- [THE TASK]
When you restate the entries that follow, keep every word exactly and drop the pictures.

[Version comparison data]
* * *
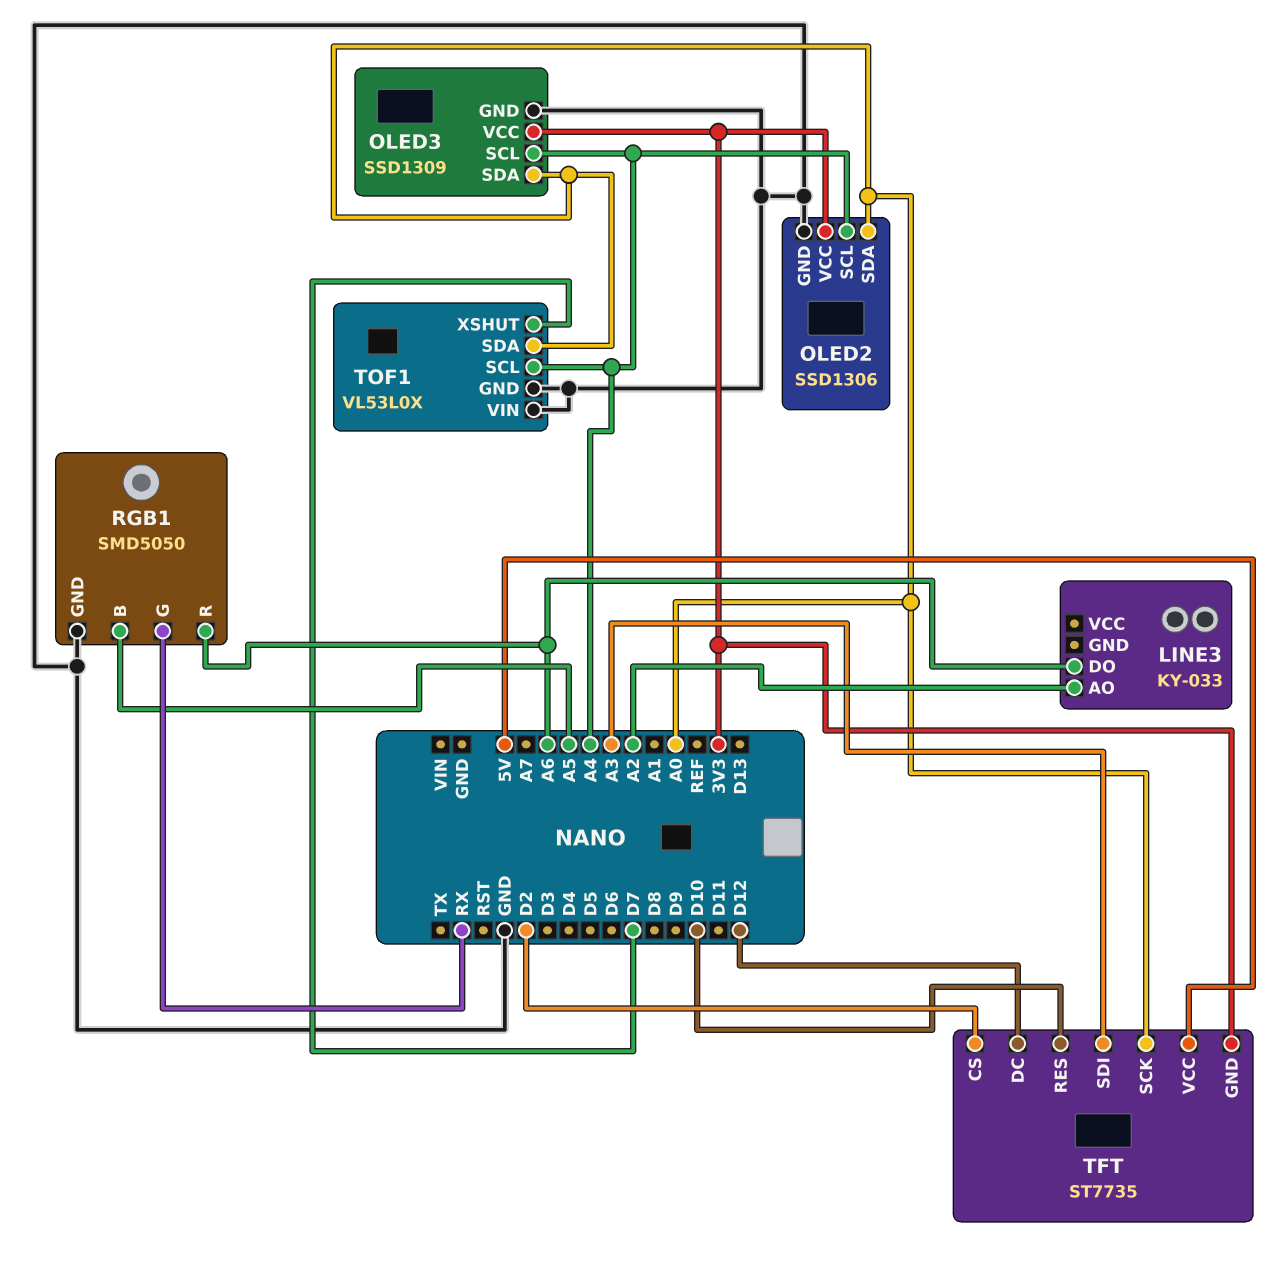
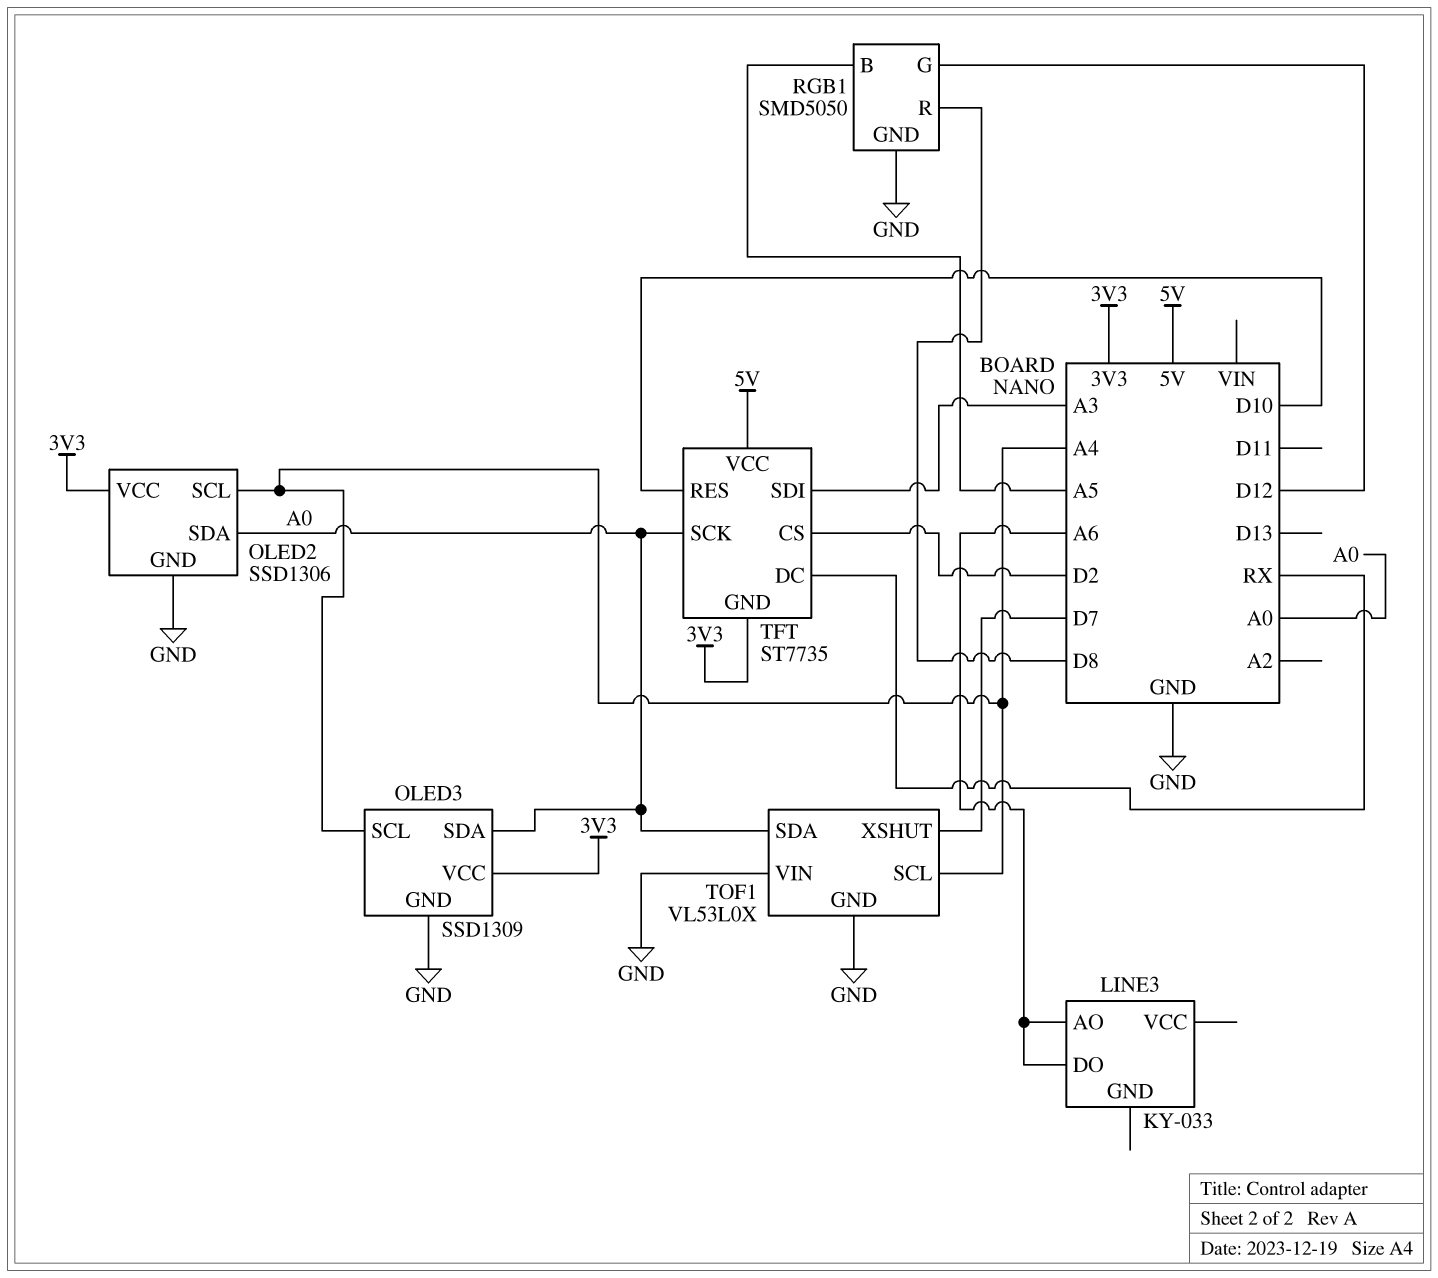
LINE3 pin AO: A2 -> A6
RGB1 pin G: RX -> D12
RGB1 pin R: A6 -> D8
TFT pin DC: D12 -> RX

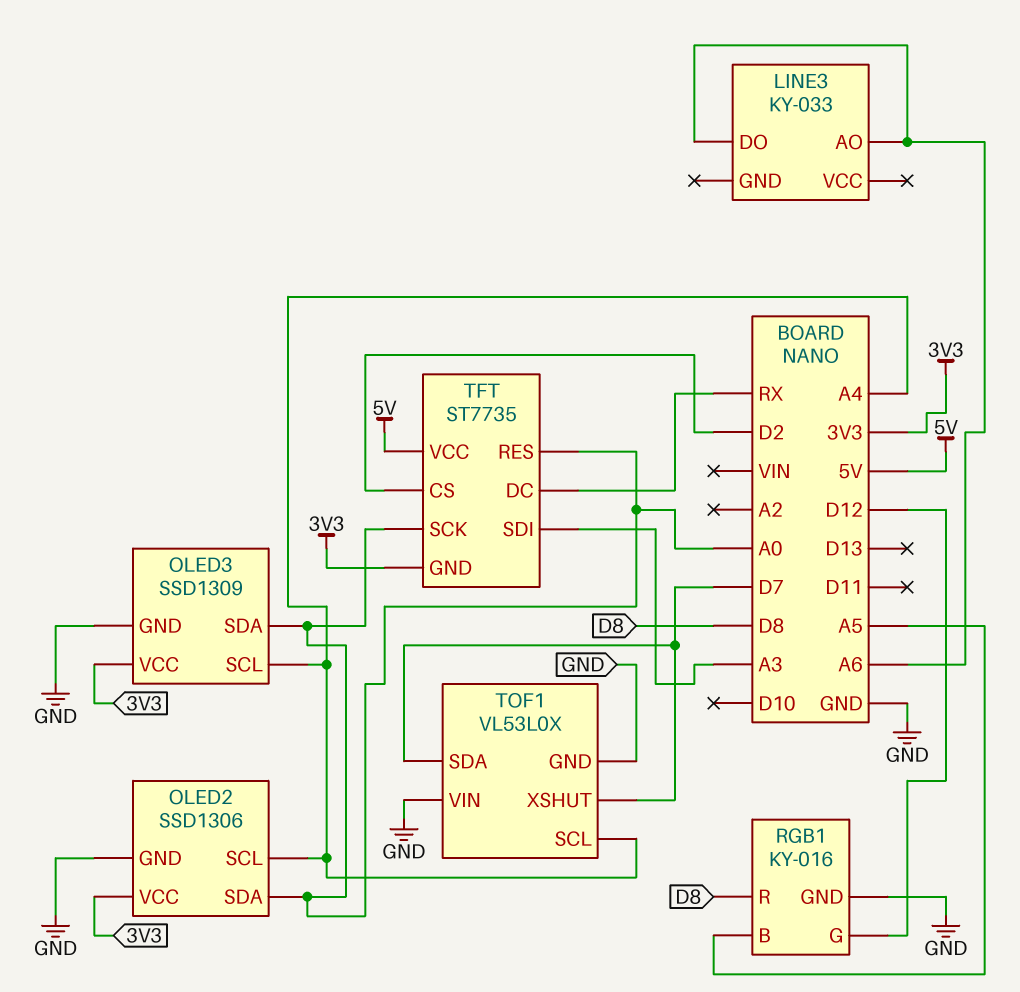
RGB1: SMD5050 -> KY-016
TFT pin RES: D10 -> A0
TOF1 pin SDA: A0 -> D7

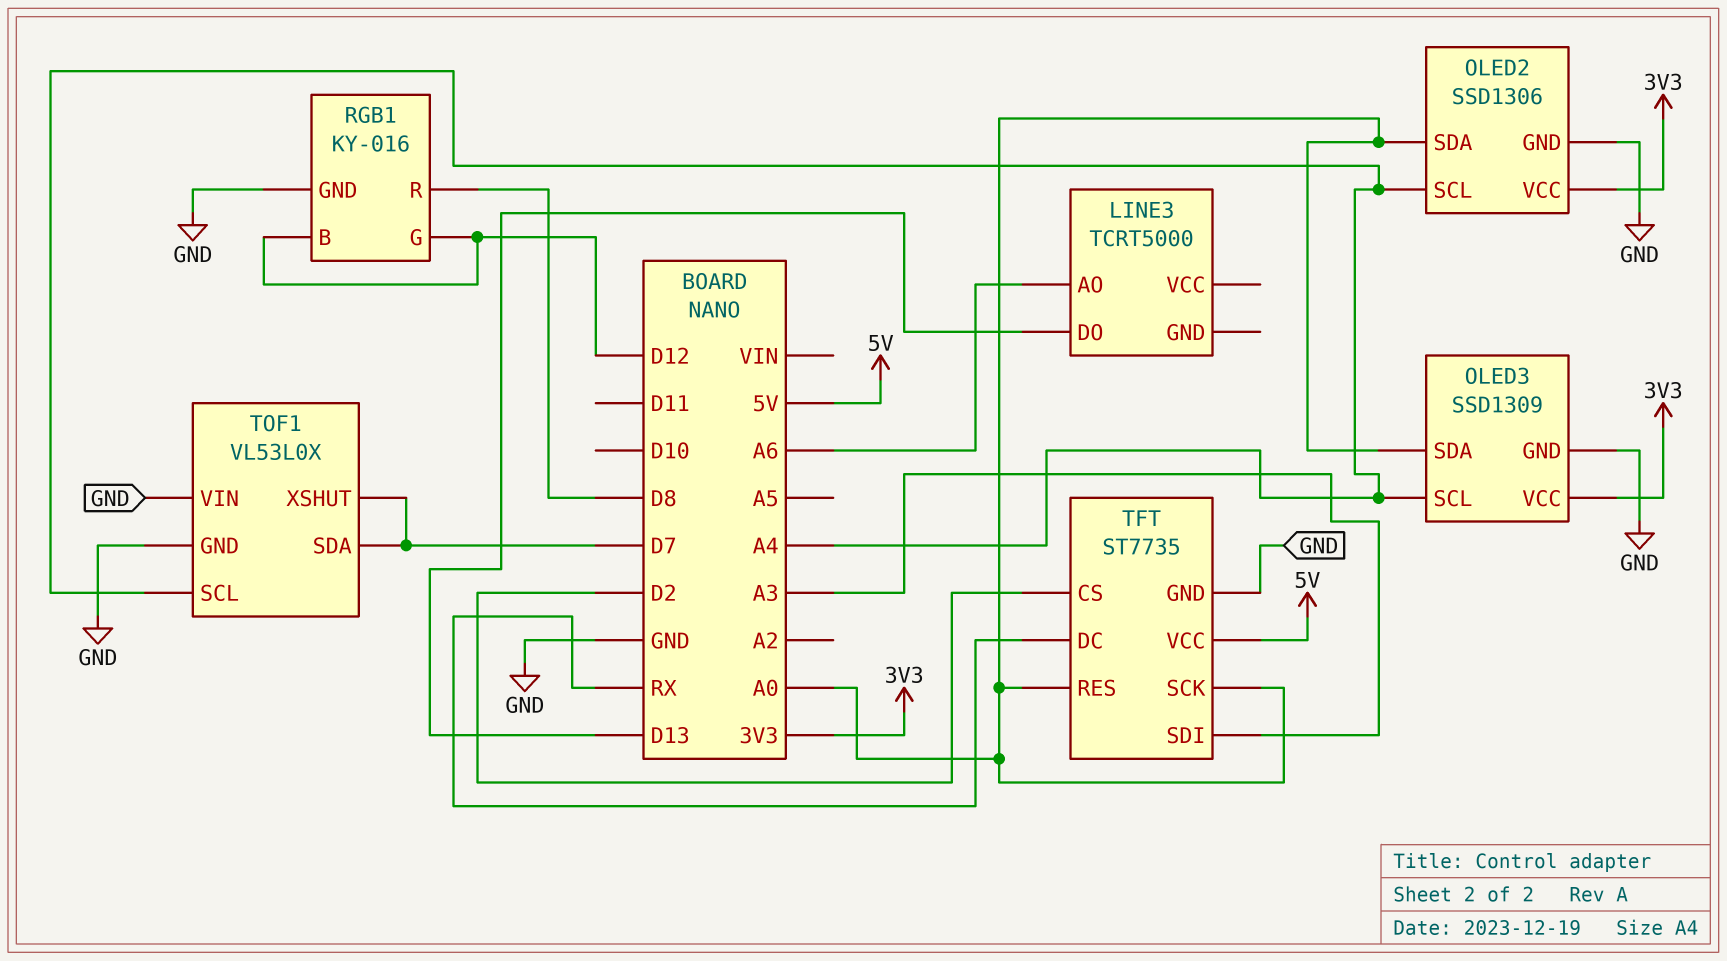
LINE3: KY-033 -> TCRT5000
LINE3 pin DO: A6 -> D13
RGB1 pin B: A5 -> D12
TFT pin GND: 3V3 -> GND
* * *
- [ANSWER SPACE]
LINE3 pin AO: A2 -> A6
RGB1 pin G: RX -> D12
RGB1 pin R: A6 -> D8
TFT pin DC: D12 -> RX

RGB1: SMD5050 -> KY-016
TFT pin RES: D10 -> A0
TOF1 pin SDA: A0 -> D7

LINE3: KY-033 -> TCRT5000
LINE3 pin DO: A6 -> D13
RGB1 pin B: A5 -> D12
TFT pin GND: 3V3 -> GND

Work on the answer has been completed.